» **Challenge**: Quote all of the data below exactly, please.

» **Records provided**:
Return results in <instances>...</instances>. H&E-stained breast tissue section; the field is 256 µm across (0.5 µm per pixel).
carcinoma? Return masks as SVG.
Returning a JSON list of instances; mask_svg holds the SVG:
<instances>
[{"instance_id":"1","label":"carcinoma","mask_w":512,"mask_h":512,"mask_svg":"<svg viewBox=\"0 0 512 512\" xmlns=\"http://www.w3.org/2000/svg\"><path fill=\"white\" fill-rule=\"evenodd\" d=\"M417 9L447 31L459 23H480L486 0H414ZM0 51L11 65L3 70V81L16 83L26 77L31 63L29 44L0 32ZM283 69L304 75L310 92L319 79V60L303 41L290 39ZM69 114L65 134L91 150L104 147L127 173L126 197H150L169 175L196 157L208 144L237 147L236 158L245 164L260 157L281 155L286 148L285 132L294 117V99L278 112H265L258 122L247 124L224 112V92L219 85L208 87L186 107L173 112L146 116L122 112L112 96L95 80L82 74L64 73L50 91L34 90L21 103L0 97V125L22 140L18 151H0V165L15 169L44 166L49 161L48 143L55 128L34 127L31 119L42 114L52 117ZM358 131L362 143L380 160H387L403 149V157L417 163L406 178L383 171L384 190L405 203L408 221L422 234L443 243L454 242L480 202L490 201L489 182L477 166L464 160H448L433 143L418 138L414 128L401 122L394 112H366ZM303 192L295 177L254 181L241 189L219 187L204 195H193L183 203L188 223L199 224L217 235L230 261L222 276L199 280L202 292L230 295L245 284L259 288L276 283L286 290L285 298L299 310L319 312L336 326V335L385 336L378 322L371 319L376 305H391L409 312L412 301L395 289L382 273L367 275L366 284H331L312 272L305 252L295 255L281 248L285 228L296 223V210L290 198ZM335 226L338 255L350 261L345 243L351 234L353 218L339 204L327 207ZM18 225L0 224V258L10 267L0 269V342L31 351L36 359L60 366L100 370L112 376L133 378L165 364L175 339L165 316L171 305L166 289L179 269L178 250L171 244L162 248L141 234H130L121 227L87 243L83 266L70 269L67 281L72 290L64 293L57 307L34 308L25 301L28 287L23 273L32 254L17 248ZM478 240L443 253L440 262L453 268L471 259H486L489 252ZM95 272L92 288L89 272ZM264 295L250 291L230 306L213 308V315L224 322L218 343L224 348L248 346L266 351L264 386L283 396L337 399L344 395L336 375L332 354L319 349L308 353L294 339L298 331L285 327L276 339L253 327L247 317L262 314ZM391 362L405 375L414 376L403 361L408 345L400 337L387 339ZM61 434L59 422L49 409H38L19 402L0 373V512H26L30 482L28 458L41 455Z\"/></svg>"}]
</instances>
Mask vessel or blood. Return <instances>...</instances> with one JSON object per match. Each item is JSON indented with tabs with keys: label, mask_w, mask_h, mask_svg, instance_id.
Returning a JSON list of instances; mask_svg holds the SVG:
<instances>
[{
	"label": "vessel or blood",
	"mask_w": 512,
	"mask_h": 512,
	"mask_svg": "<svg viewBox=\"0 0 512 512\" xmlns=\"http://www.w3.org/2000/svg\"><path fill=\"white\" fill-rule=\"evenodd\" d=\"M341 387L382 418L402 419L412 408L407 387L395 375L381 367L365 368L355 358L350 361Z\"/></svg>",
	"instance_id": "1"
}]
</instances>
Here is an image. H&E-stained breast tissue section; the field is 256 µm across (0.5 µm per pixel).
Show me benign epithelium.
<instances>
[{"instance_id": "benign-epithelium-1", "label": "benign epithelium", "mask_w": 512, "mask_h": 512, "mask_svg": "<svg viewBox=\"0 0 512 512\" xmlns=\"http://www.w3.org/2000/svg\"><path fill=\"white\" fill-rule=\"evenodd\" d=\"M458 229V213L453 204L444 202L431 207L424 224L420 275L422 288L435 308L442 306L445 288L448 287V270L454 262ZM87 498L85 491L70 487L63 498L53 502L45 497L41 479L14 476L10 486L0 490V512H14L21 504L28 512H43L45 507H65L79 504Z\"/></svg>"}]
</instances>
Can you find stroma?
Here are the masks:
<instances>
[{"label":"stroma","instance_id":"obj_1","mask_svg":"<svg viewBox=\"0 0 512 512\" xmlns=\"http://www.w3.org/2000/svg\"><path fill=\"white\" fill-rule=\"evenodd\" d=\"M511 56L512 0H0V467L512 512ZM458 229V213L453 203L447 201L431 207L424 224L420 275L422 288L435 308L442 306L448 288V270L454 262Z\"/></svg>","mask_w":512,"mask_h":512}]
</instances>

» **Task answer**:
Return results in <instances>...</instances>. H&E-stained breast tissue section; the field is 256 µm across (0.5 µm per pixel).
carcinoma? Return masks as SVG.
Returning a JSON list of instances; mask_svg holds the SVG:
<instances>
[{"instance_id":"1","label":"carcinoma","mask_w":512,"mask_h":512,"mask_svg":"<svg viewBox=\"0 0 512 512\" xmlns=\"http://www.w3.org/2000/svg\"><path fill=\"white\" fill-rule=\"evenodd\" d=\"M417 9L447 31L459 23H480L486 0H414ZM0 51L11 65L3 70V81L16 83L26 77L31 63L29 44L0 32ZM283 69L304 75L310 92L319 79V60L303 41L290 39ZM69 114L65 134L91 150L104 147L127 173L126 197H150L169 175L196 157L208 144L237 147L236 158L245 164L260 157L281 155L286 148L285 132L294 117V99L278 112H265L258 122L247 124L224 112V92L219 85L208 87L186 107L173 112L146 116L122 112L112 96L95 80L82 74L64 73L50 91L34 90L21 103L0 97V125L22 140L18 151H0V165L15 169L44 166L49 161L48 143L55 128L34 127L31 119L42 114L52 117ZM358 131L362 143L380 160H387L403 149V157L417 163L406 178L383 171L384 190L405 203L408 221L422 234L443 243L454 242L480 202L490 201L489 182L477 166L464 160H448L433 143L418 138L414 128L401 122L394 112H366ZM303 192L295 177L254 181L241 189L219 187L204 195H193L183 203L188 223L199 224L217 235L230 261L222 276L199 280L202 292L230 295L245 284L259 288L276 283L286 290L285 298L299 310L319 312L336 326V335L385 336L378 322L371 319L376 305H391L409 312L412 301L395 289L382 273L367 275L366 284H331L312 272L305 252L295 255L281 248L285 228L296 223V210L290 198ZM335 226L338 255L350 261L345 243L351 234L353 218L339 204L327 207ZM18 225L0 224V258L10 267L0 269V342L31 351L36 359L60 366L100 370L112 376L133 378L165 364L175 339L165 316L171 305L166 289L179 269L178 250L171 244L162 248L141 234H130L121 227L87 243L83 266L70 269L67 281L72 290L64 293L57 307L34 308L25 301L28 287L23 273L32 254L17 248ZM478 240L443 253L440 262L453 268L471 259H486L489 252ZM95 272L92 288L89 272ZM264 295L250 291L230 306L213 308V315L224 322L218 343L224 348L248 346L266 351L264 386L283 396L337 399L344 395L336 375L332 354L319 349L308 353L294 339L298 331L285 327L276 339L253 327L247 317L262 314ZM391 362L405 375L414 376L403 361L408 345L400 337L387 339ZM61 434L59 422L49 409H38L19 402L0 373V512H26L30 482L28 458L41 455Z\"/></svg>"}]
</instances>
Mask vessel or blood. Return <instances>...</instances> with one JSON object per match. Each item is JSON indented with tabs with keys: label, mask_w, mask_h, mask_svg, instance_id.
Returning a JSON list of instances; mask_svg holds the SVG:
<instances>
[{
	"label": "vessel or blood",
	"mask_w": 512,
	"mask_h": 512,
	"mask_svg": "<svg viewBox=\"0 0 512 512\" xmlns=\"http://www.w3.org/2000/svg\"><path fill=\"white\" fill-rule=\"evenodd\" d=\"M341 387L382 418L402 419L412 408L407 387L395 375L381 367L365 368L355 358L350 361Z\"/></svg>",
	"instance_id": "1"
}]
</instances>
Here is an image. H&E-stained breast tissue section; the field is 256 µm across (0.5 µm per pixel).
Show me benign epithelium.
<instances>
[{"instance_id": "benign-epithelium-1", "label": "benign epithelium", "mask_w": 512, "mask_h": 512, "mask_svg": "<svg viewBox=\"0 0 512 512\" xmlns=\"http://www.w3.org/2000/svg\"><path fill=\"white\" fill-rule=\"evenodd\" d=\"M458 229V213L453 204L444 202L431 207L424 224L420 275L422 288L435 308L442 306L445 288L448 287V270L454 262ZM87 498L85 491L70 487L63 498L53 502L45 497L41 479L14 476L10 486L0 490V512H14L21 504L28 512H43L45 507H65L79 504Z\"/></svg>"}]
</instances>
Can you find stroma?
Here are the masks:
<instances>
[{"label":"stroma","instance_id":"obj_1","mask_svg":"<svg viewBox=\"0 0 512 512\" xmlns=\"http://www.w3.org/2000/svg\"><path fill=\"white\" fill-rule=\"evenodd\" d=\"M511 56L512 0H0V467L512 512ZM458 229V213L453 203L447 201L431 207L424 224L420 275L422 288L435 308L442 306L448 288V270L454 262Z\"/></svg>","mask_w":512,"mask_h":512}]
</instances>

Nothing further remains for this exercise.